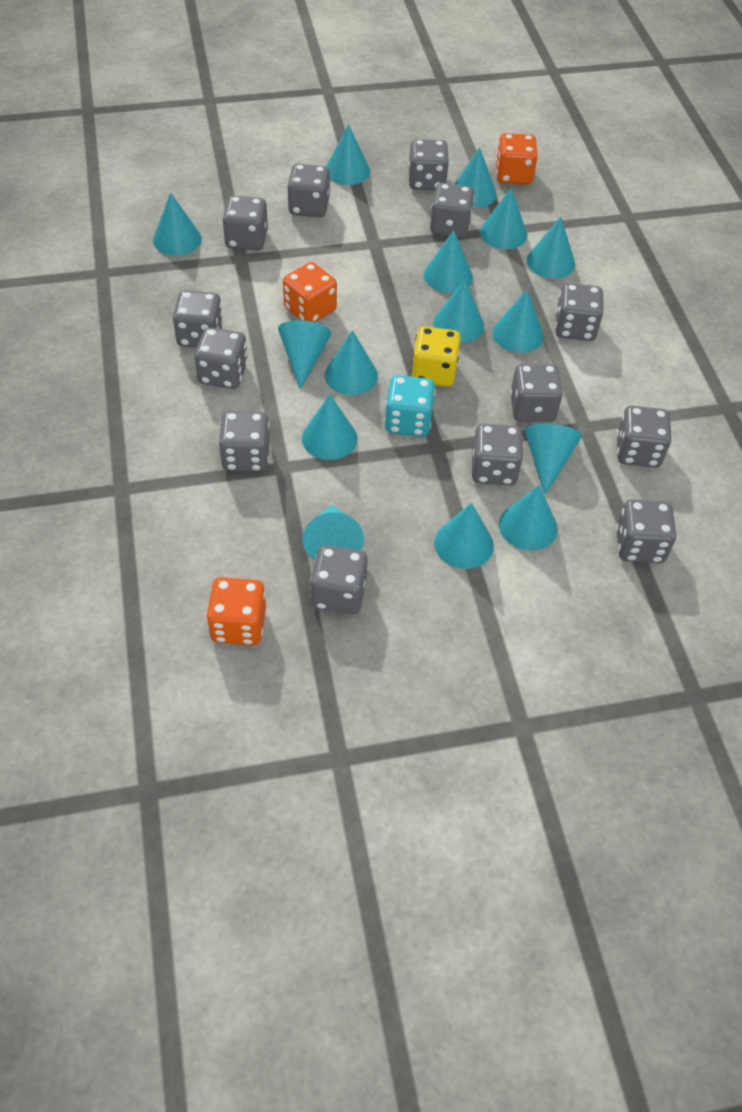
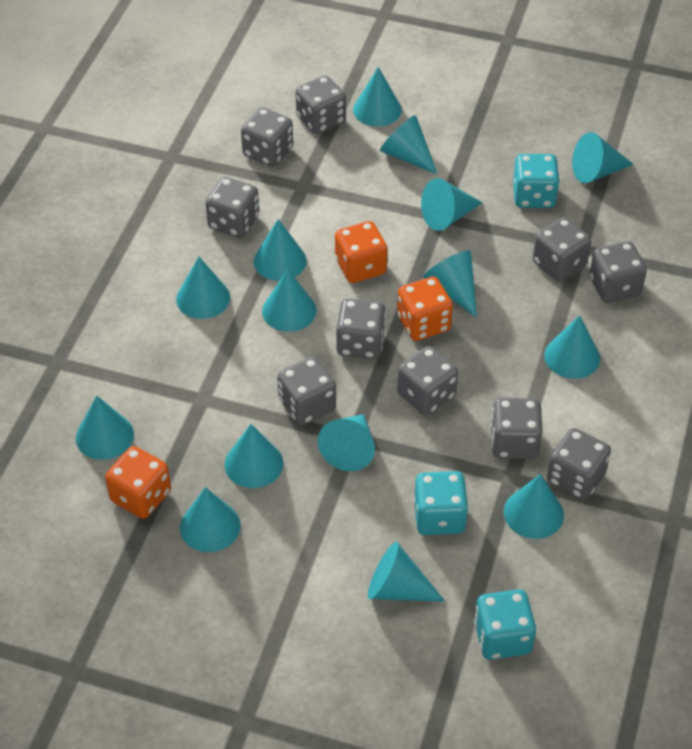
grey dice: 13 -> 10
turquoise dice: 1 -> 3
yellow dice: 1 -> 0

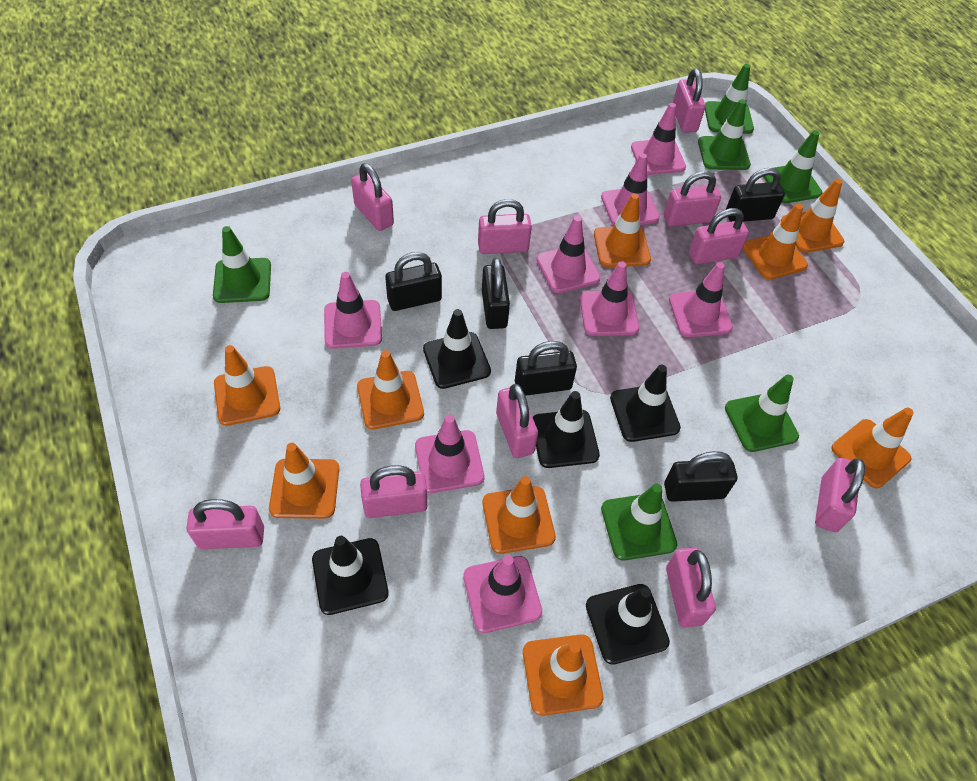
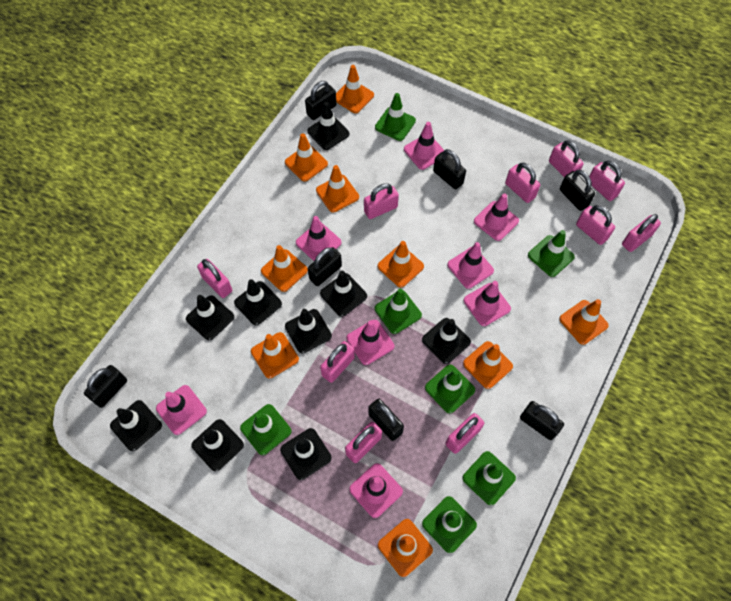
black padlock: 5 -> 7
black traffic cone: 5 -> 9
green traffic cone: 6 -> 7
:::
◆ Exercise requirements ◆
Exactly as they appear above, give the records again, without their pictures.

◆ Task answer ◆
grey dice: 13 -> 10
turquoise dice: 1 -> 3
yellow dice: 1 -> 0

black padlock: 5 -> 7
black traffic cone: 5 -> 9
green traffic cone: 6 -> 7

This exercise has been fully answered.